*** Information shown Section Begins ***

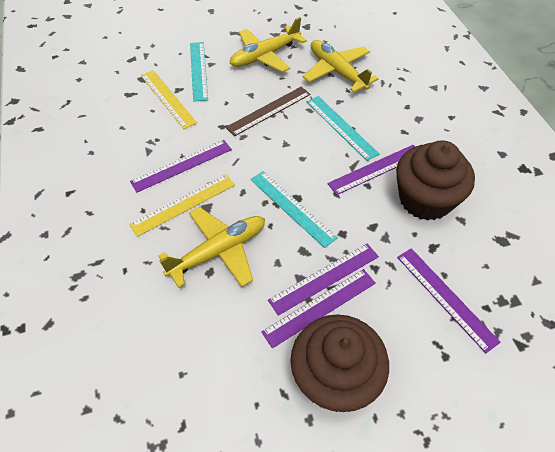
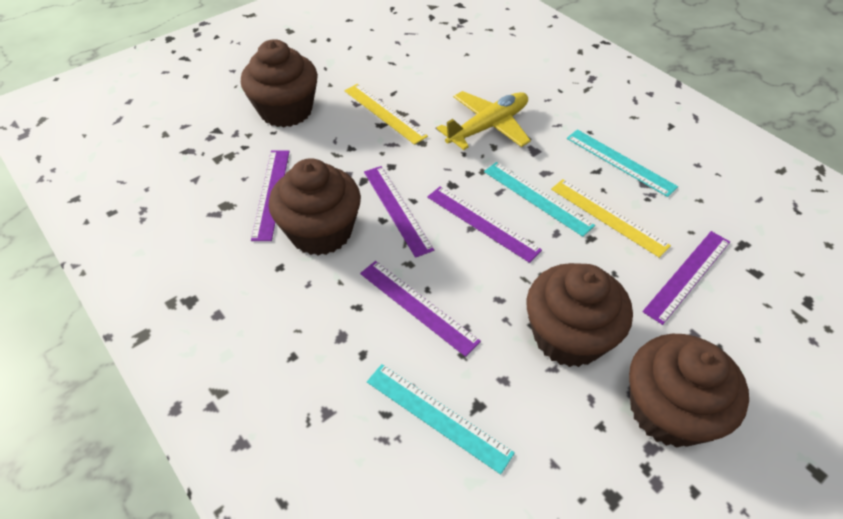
brown cupcake: 2 -> 4
brown ruler: 1 -> 0
yellow plane: 3 -> 1

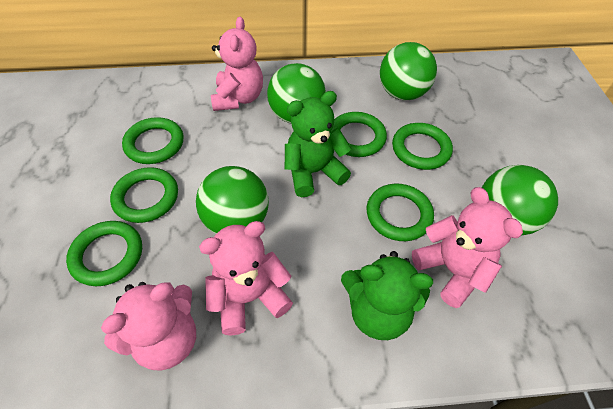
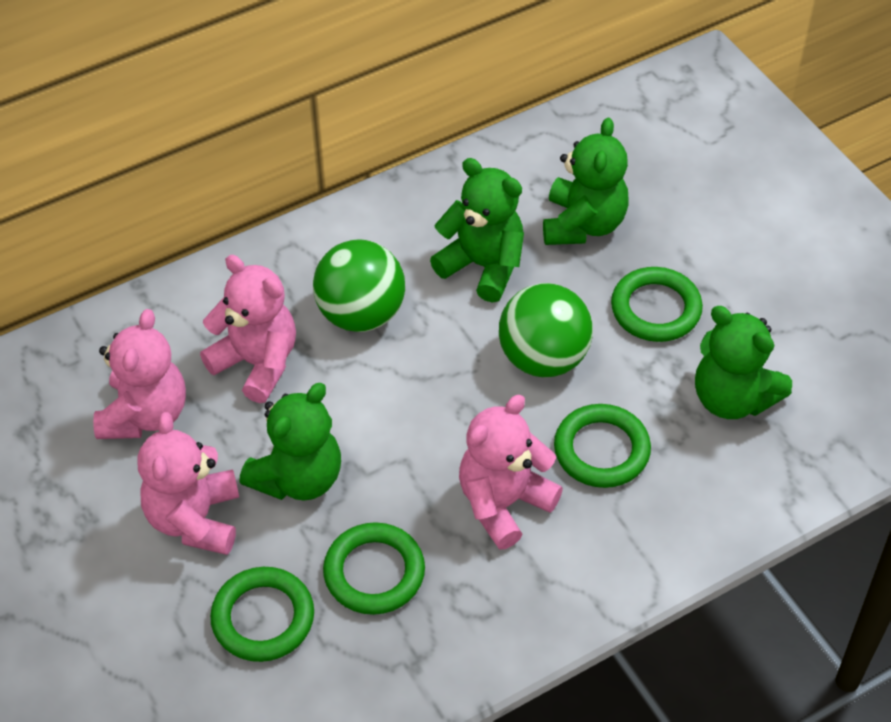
green ball: 4 -> 2
green ring: 6 -> 4
green teddy bear: 2 -> 4

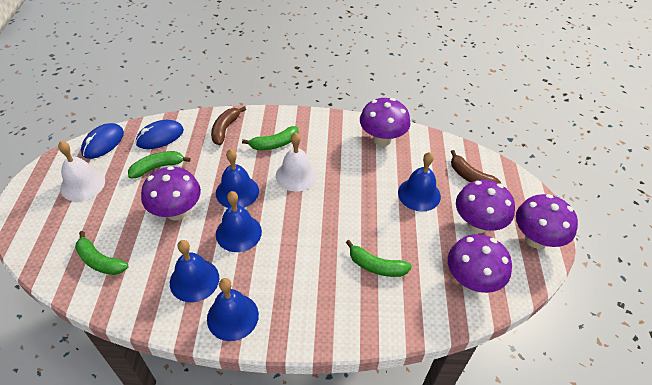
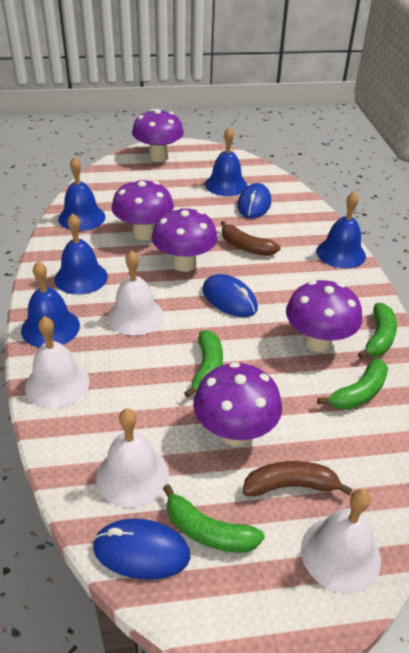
blue mouse: 2 -> 3
white bell: 2 -> 4

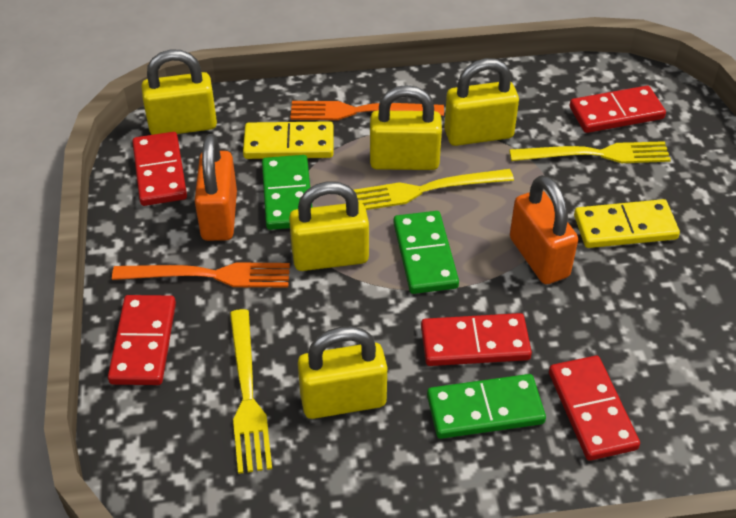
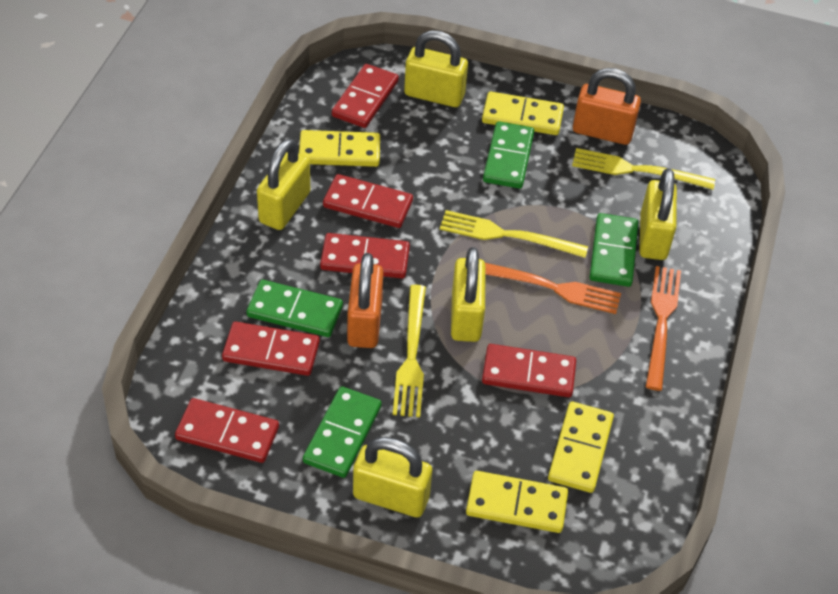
green domino: 3 -> 4
red domino: 5 -> 6
yellow domino: 2 -> 4

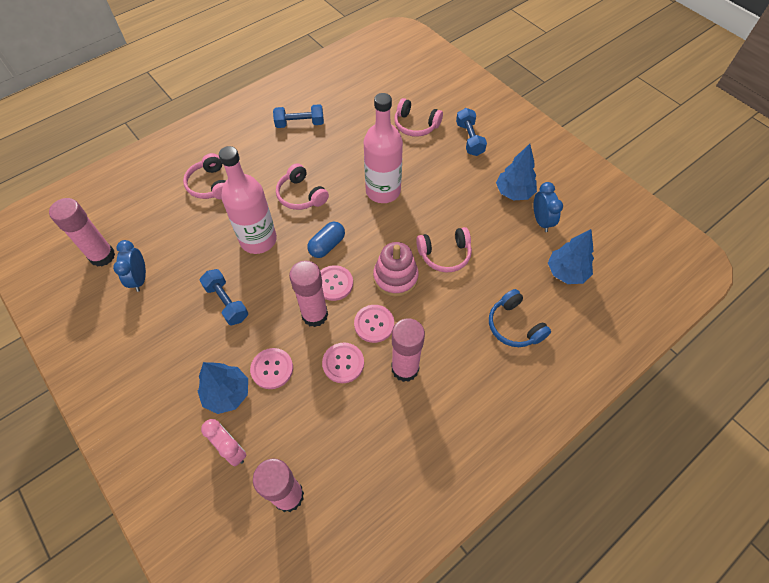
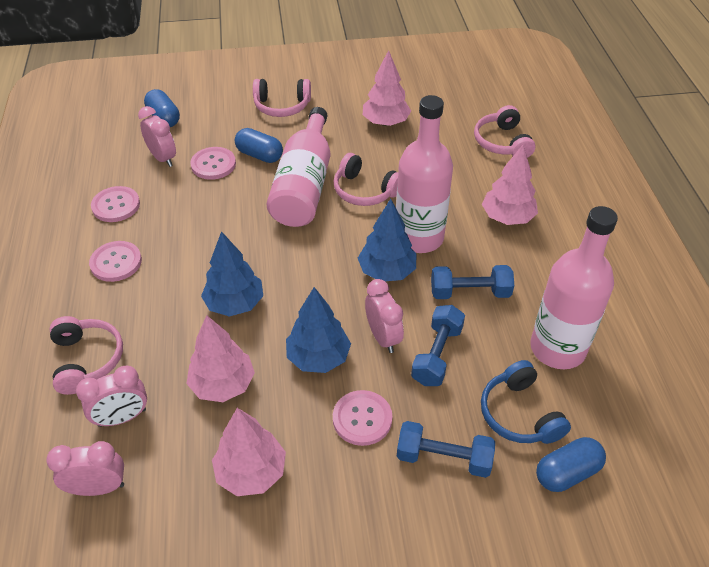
blue capsule: 1 -> 3
blue clock: 2 -> 0
pink bottle: 2 -> 3
pink clock: 1 -> 4
pink glue stick: 4 -> 0
pink stacking toy: 1 -> 0
pink tree: 0 -> 4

*** Information shown Section Ends ***

Instructions to follow: Would you show every line in the data above that contains the string "pink"?

Written answer:
pink bottle: 2 -> 3
pink clock: 1 -> 4
pink glue stick: 4 -> 0
pink stacking toy: 1 -> 0
pink tree: 0 -> 4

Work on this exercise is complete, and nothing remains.